PROBLEM DESCRIPTION:
Please restate the records that follow exactly, skipping their images.

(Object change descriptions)
.....

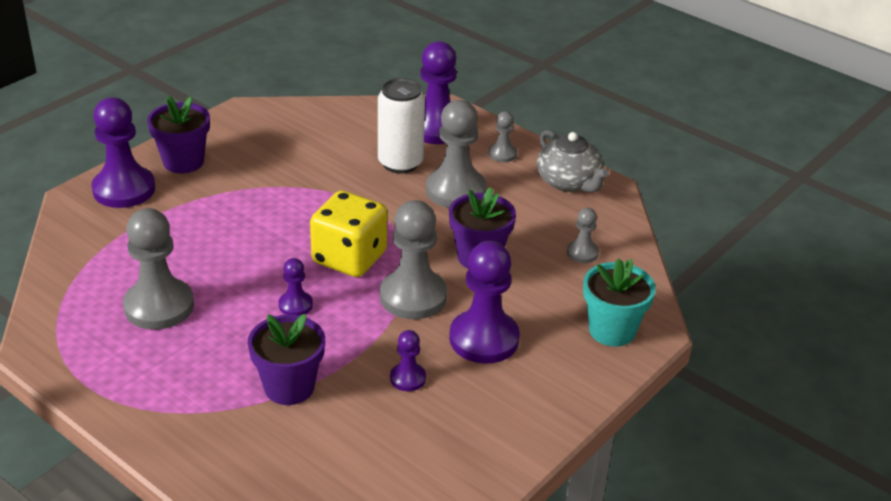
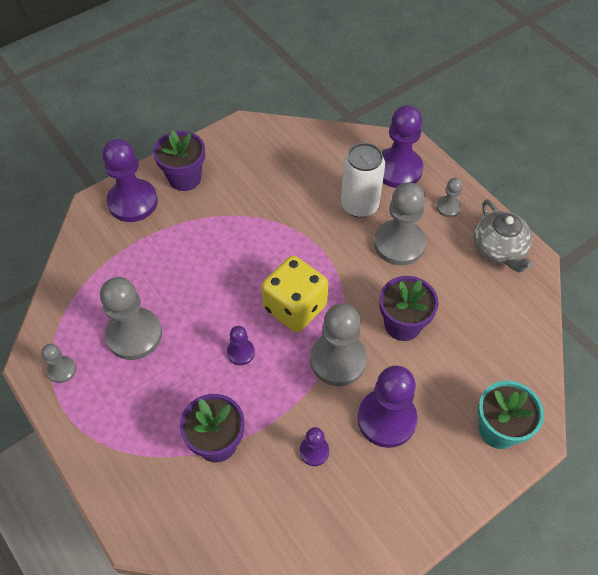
camera: 15 degrees right, 20 degrees up
grey pawn [567,208,599,263] -> grey pawn moved to [41,344,76,383]

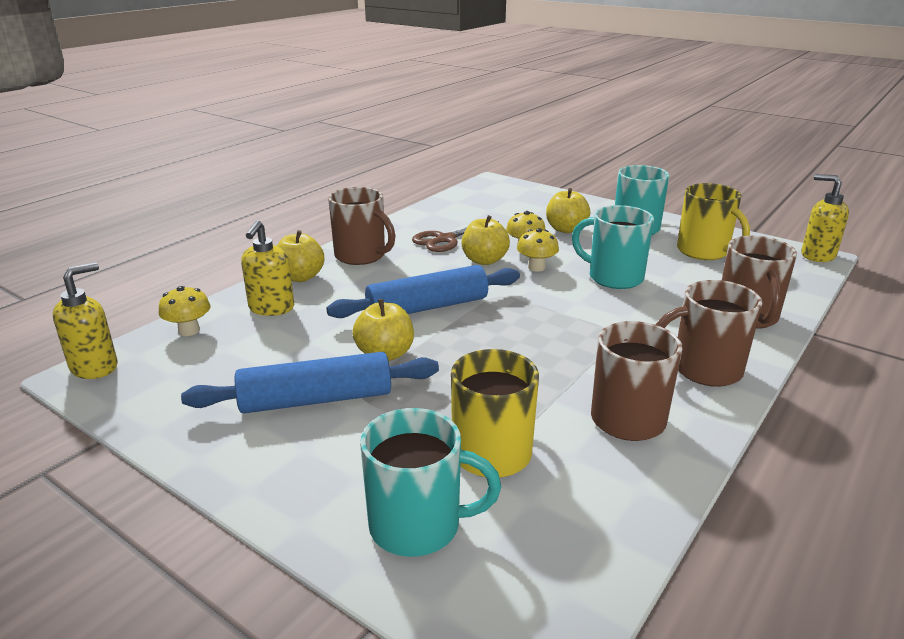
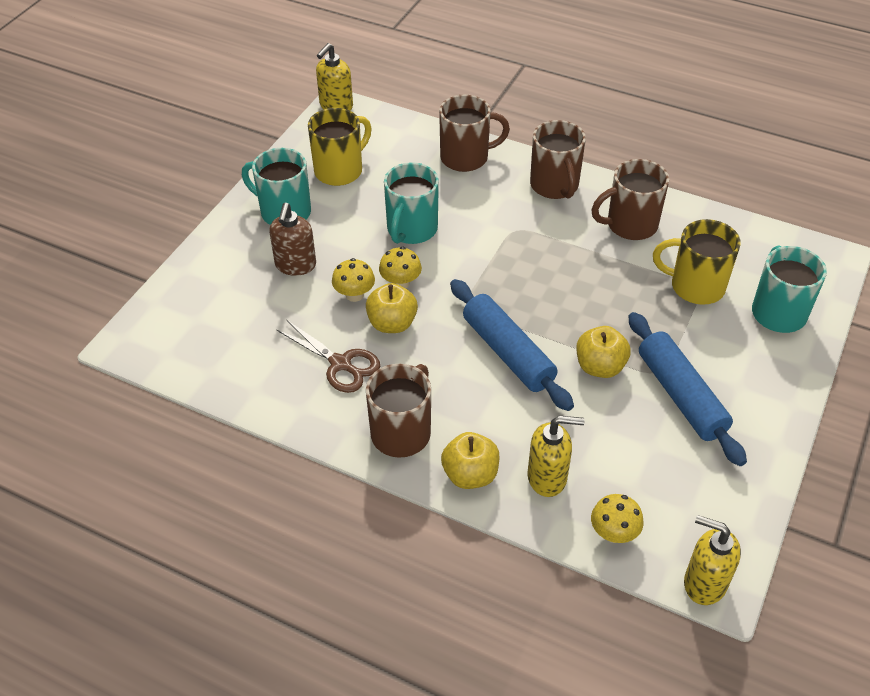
camera: 100 degrees left, 20 degrees up
yellow apple [546,188,590,233] -> brown soap dispenser [269,203,316,276]

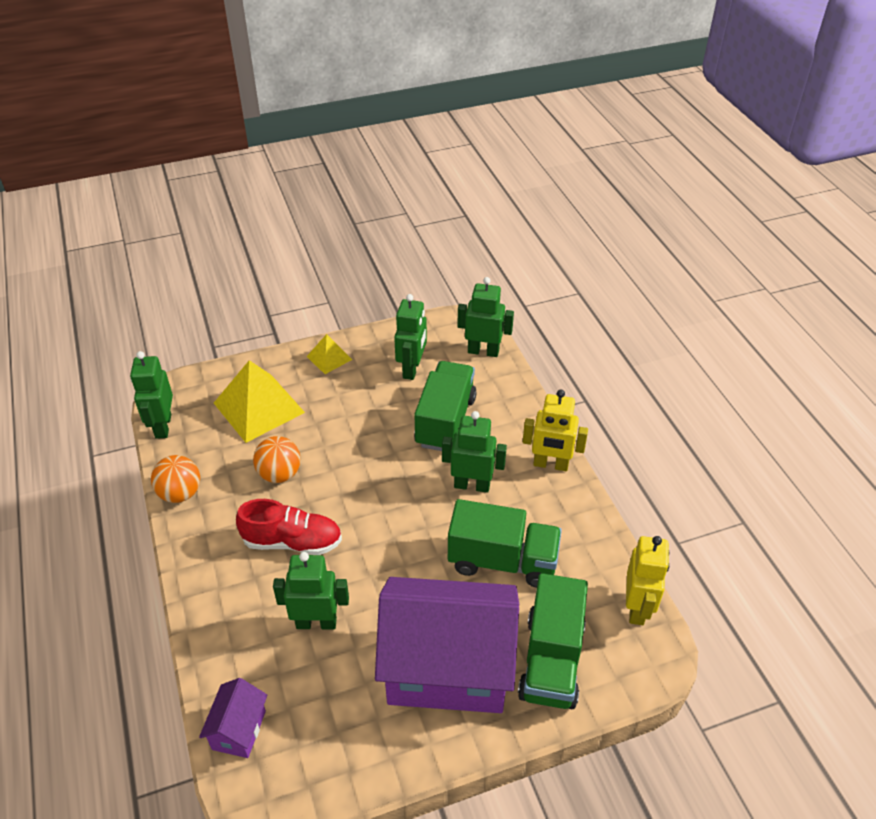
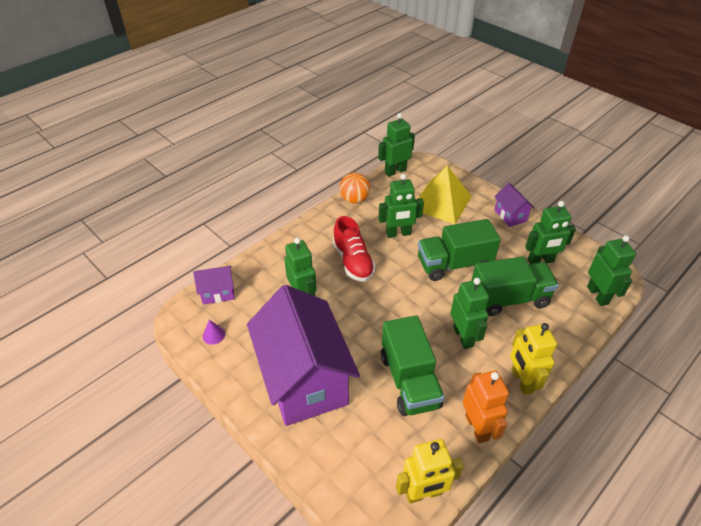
camera: 65 degrees right, 0 degrees up
orange ball [253,436,301,483] -> green robot [379,174,424,238]
yellow pyramid [306,334,352,374] -> purple house [494,183,535,227]
green truck [518,573,588,709] -> green truck moved to [418,219,501,281]
none -> purple cone [203,320,225,345]
none -> orange robot [463,370,509,443]

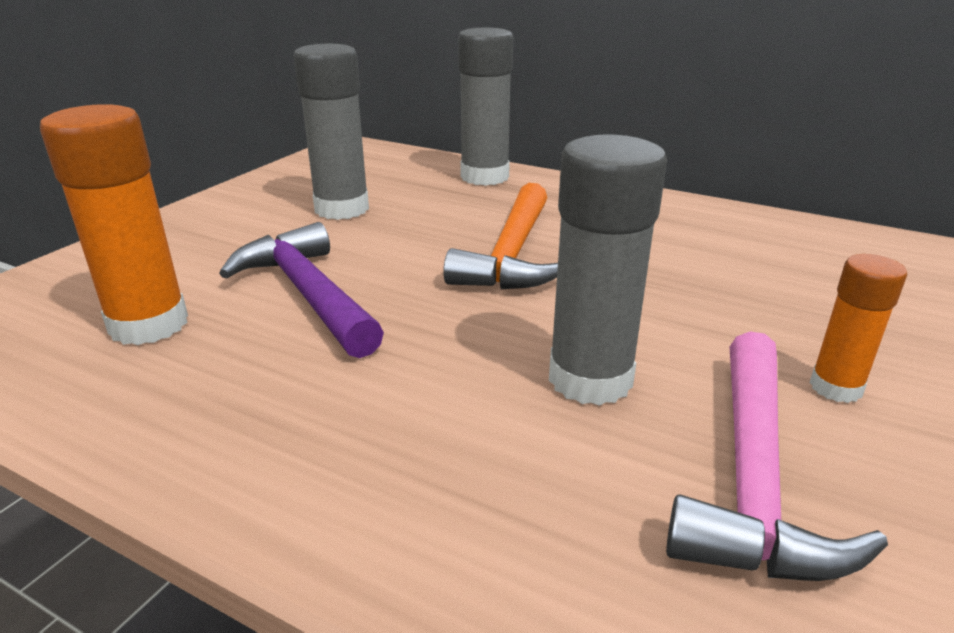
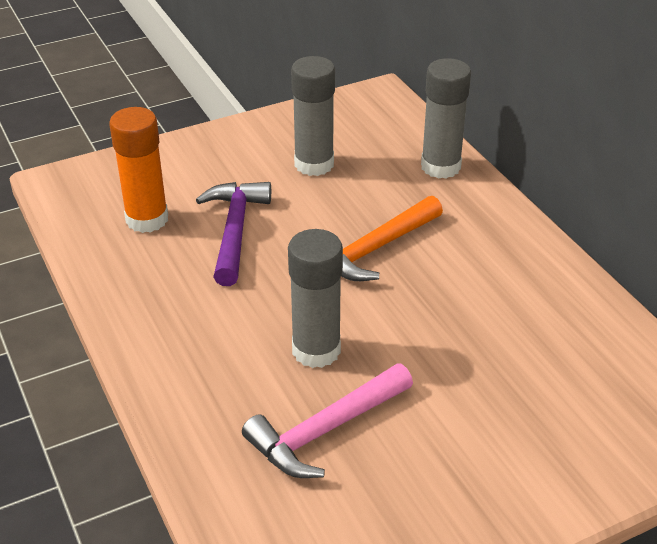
camera: 35 degrees right, 10 degrees up
orange glue stick [809,254,907,403] -> none

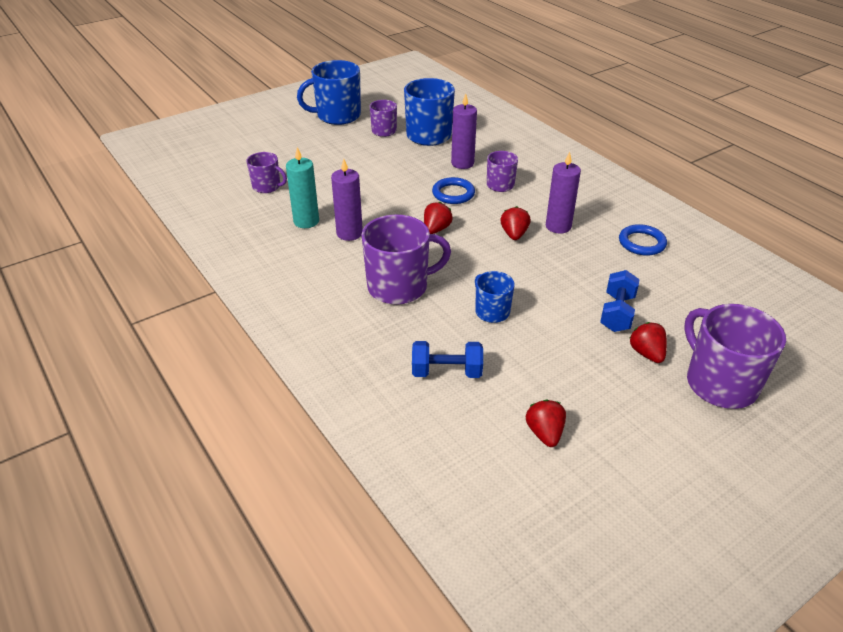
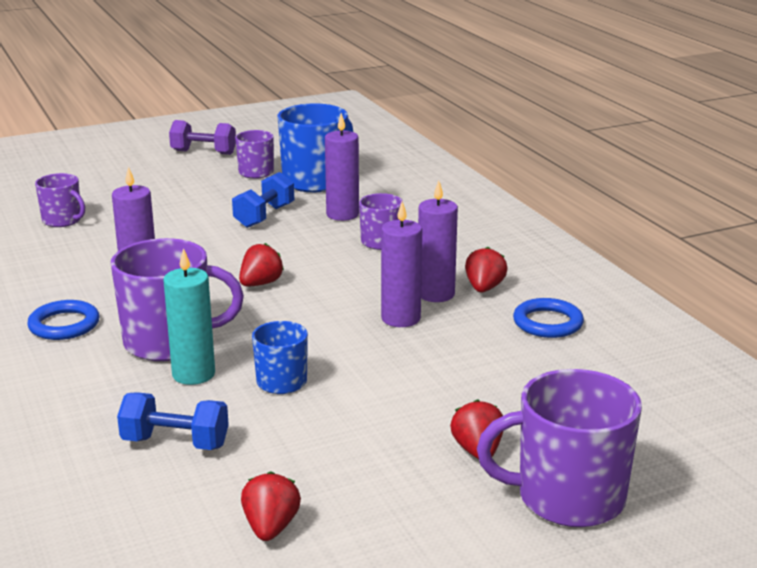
camera: 10 degrees right, 15 degrees down
turquoise candle [286,147,319,228] -> turquoise candle moved to [163,248,215,385]
blue mug [297,60,361,125] -> purple dumbbell [169,120,236,155]
blue ring [432,177,475,204] -> blue ring moved to [27,300,99,340]
red strawberry [500,206,530,240] -> red strawberry moved to [465,247,508,292]
blue dumbbell [600,270,640,332] -> blue dumbbell moved to [232,172,294,228]
purple mug [684,304,786,409] -> purple mug turned 75 degrees counterclockwise [477,369,642,527]
none -> purple candle [381,201,422,327]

.....

TASK ANSWER:
camera: 15 degrees right, 20 degrees up
grey pawn [567,208,599,263] -> grey pawn moved to [41,344,76,383]

camera: 100 degrees left, 20 degrees up
yellow apple [546,188,590,233] -> brown soap dispenser [269,203,316,276]

camera: 65 degrees right, 0 degrees up
orange ball [253,436,301,483] -> green robot [379,174,424,238]
yellow pyramid [306,334,352,374] -> purple house [494,183,535,227]
green truck [518,573,588,709] -> green truck moved to [418,219,501,281]
none -> purple cone [203,320,225,345]
none -> orange robot [463,370,509,443]

camera: 35 degrees right, 10 degrees up
orange glue stick [809,254,907,403] -> none

camera: 10 degrees right, 15 degrees down
turquoise candle [286,147,319,228] -> turquoise candle moved to [163,248,215,385]
blue mug [297,60,361,125] -> purple dumbbell [169,120,236,155]
blue ring [432,177,475,204] -> blue ring moved to [27,300,99,340]
red strawberry [500,206,530,240] -> red strawberry moved to [465,247,508,292]
blue dumbbell [600,270,640,332] -> blue dumbbell moved to [232,172,294,228]
purple mug [684,304,786,409] -> purple mug turned 75 degrees counterclockwise [477,369,642,527]
none -> purple candle [381,201,422,327]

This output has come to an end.